What the task requires: Print the data below again in full, exactly as it stands, with no images.

Recorded information:
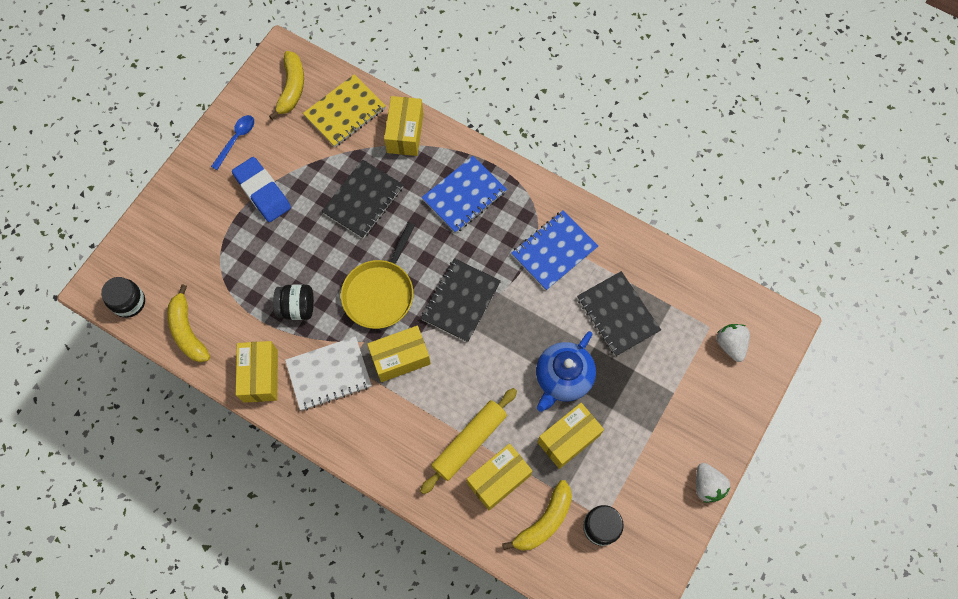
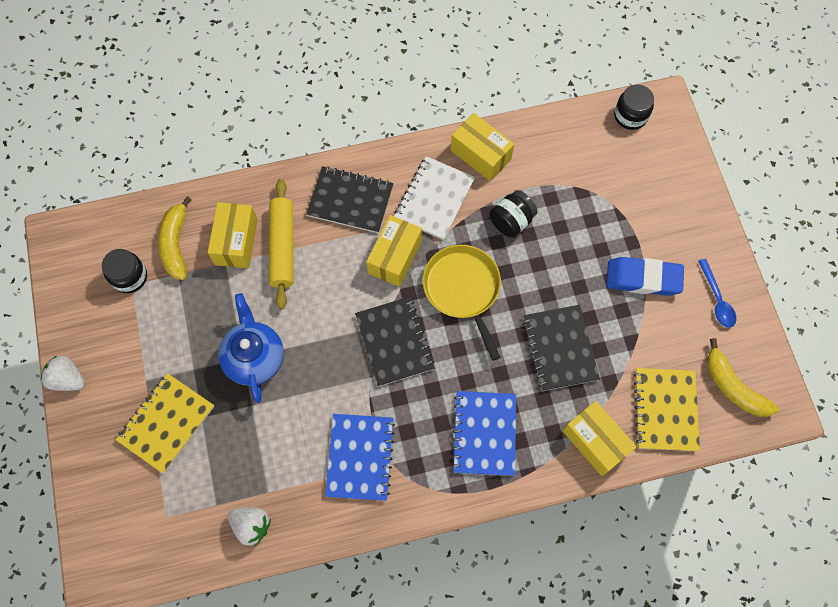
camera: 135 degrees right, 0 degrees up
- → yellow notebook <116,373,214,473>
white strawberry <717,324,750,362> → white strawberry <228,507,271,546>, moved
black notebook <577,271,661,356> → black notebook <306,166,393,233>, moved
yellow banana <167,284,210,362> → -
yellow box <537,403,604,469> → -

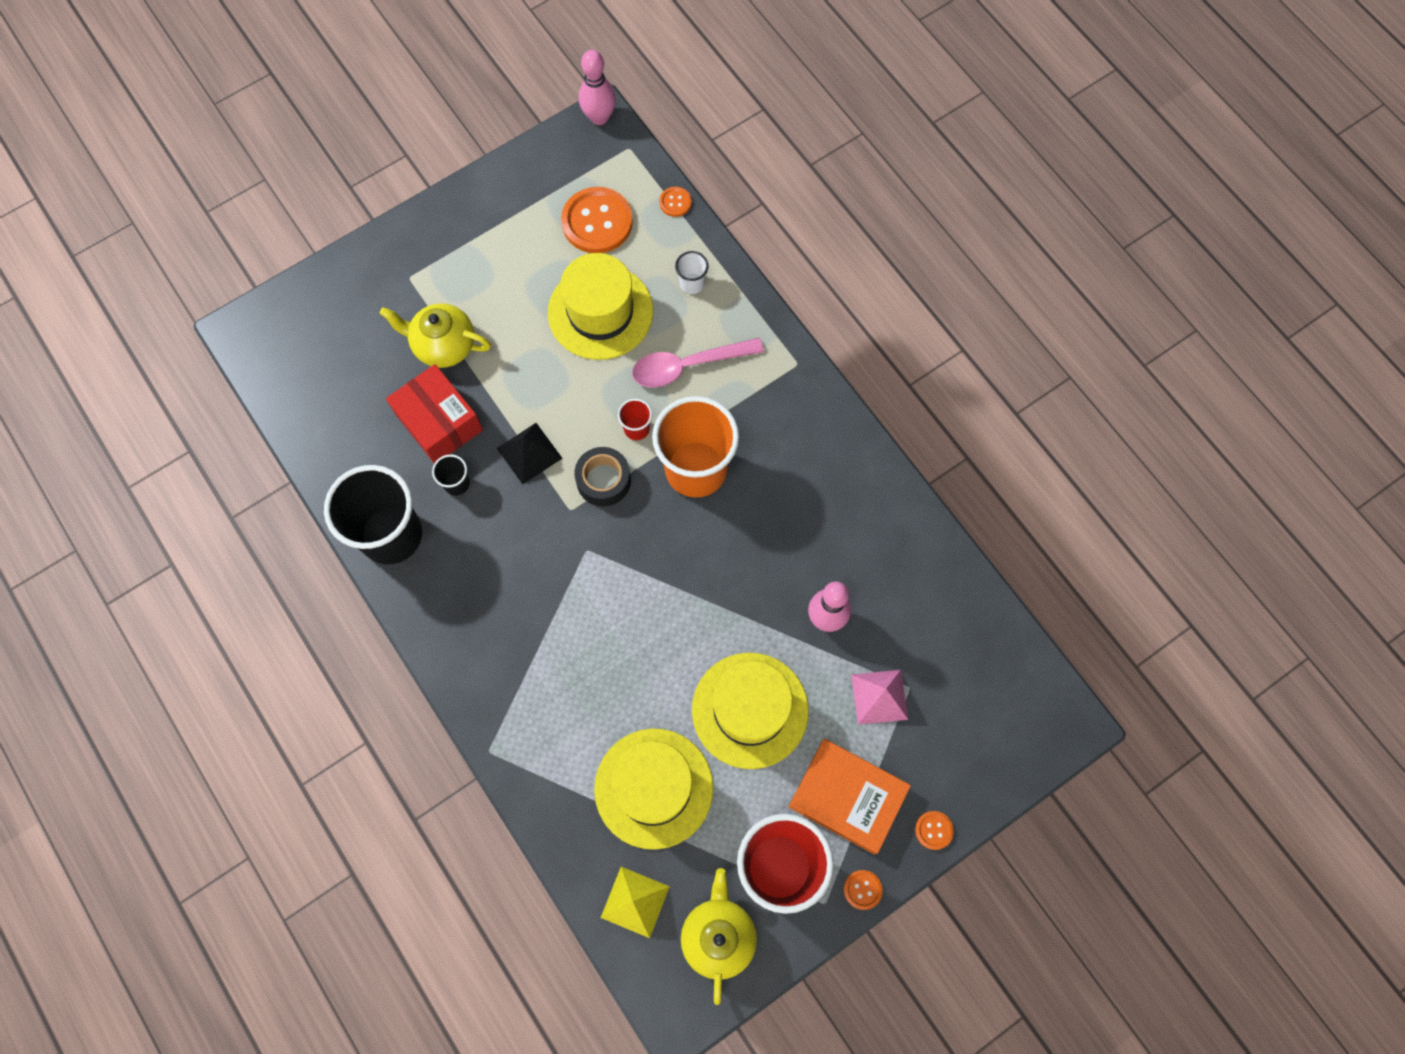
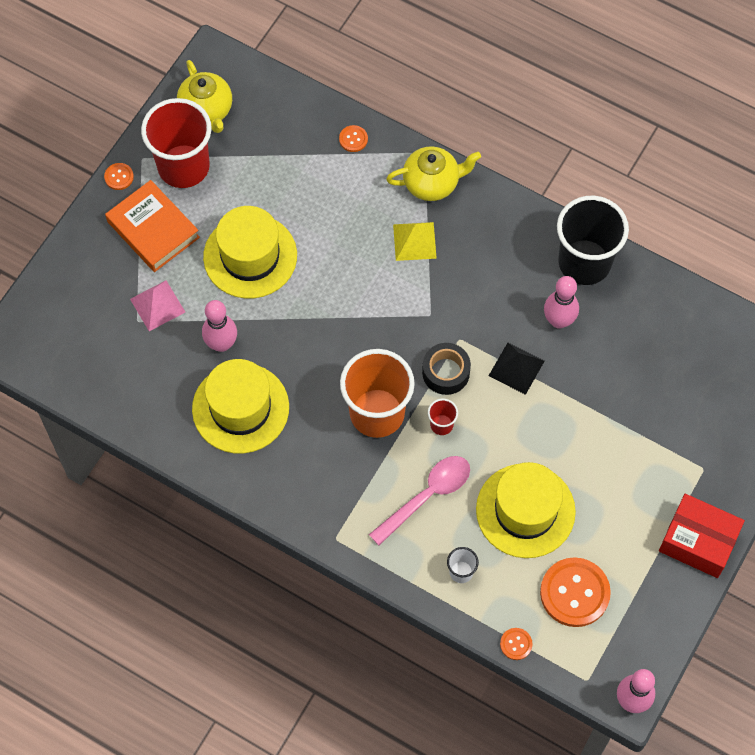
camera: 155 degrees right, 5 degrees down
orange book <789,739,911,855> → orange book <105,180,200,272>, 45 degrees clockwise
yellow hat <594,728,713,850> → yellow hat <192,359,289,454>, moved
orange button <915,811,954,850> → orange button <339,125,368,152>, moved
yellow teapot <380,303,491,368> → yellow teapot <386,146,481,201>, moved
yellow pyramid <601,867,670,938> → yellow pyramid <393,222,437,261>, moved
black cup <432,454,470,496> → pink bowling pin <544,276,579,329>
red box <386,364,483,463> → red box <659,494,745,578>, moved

Solved problem:
camera: 135 degrees right, 0 degrees up
- → yellow notebook <116,373,214,473>
white strawberry <717,324,750,362> → white strawberry <228,507,271,546>, moved
black notebook <577,271,661,356> → black notebook <306,166,393,233>, moved
yellow banana <167,284,210,362> → -
yellow box <537,403,604,469> → -

camera: 155 degrees right, 5 degrees down
orange book <789,739,911,855> → orange book <105,180,200,272>, 45 degrees clockwise
yellow hat <594,728,713,850> → yellow hat <192,359,289,454>, moved
orange button <915,811,954,850> → orange button <339,125,368,152>, moved
yellow teapot <380,303,491,368> → yellow teapot <386,146,481,201>, moved
yellow pyramid <601,867,670,938> → yellow pyramid <393,222,437,261>, moved
black cup <432,454,470,496> → pink bowling pin <544,276,579,329>
red box <386,364,483,463> → red box <659,494,745,578>, moved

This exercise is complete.